→ **Problem requirements**: Where the line with "R10: 8.2k (BR_R, VI2) -> 15k (BR_R, VI2)" appears below, start writing out lines exactly, and finish with the line with "U3: NOR (in", which is included; write out nothing else.

** Opening Data listing block **

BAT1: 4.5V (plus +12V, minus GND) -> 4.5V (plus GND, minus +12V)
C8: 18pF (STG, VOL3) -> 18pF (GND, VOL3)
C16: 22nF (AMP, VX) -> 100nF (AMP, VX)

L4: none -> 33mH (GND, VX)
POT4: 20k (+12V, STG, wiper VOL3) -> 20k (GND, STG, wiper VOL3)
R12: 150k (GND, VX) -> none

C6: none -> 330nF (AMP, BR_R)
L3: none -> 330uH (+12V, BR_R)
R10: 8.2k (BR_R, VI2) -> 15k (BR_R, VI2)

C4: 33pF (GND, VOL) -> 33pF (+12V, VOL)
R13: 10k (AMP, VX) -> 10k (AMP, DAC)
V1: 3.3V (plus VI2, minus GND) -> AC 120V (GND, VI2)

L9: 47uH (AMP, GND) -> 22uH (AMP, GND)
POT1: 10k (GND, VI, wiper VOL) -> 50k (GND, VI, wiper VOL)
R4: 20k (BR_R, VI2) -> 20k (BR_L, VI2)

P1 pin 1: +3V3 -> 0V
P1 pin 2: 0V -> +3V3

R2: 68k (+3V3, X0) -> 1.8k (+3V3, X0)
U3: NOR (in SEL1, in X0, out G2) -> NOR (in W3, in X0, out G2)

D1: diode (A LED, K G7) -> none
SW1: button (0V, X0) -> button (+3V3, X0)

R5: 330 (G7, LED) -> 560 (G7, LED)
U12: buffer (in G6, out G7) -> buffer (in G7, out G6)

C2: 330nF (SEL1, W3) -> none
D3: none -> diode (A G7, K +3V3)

** Closing Data listing block **

→ **Response area**:
R10: 8.2k (BR_R, VI2) -> 15k (BR_R, VI2)

C4: 33pF (GND, VOL) -> 33pF (+12V, VOL)
R13: 10k (AMP, VX) -> 10k (AMP, DAC)
V1: 3.3V (plus VI2, minus GND) -> AC 120V (GND, VI2)

L9: 47uH (AMP, GND) -> 22uH (AMP, GND)
POT1: 10k (GND, VI, wiper VOL) -> 50k (GND, VI, wiper VOL)
R4: 20k (BR_R, VI2) -> 20k (BR_L, VI2)

P1 pin 1: +3V3 -> 0V
P1 pin 2: 0V -> +3V3

R2: 68k (+3V3, X0) -> 1.8k (+3V3, X0)
U3: NOR (in SEL1, in X0, out G2) -> NOR (in W3, in X0, out G2)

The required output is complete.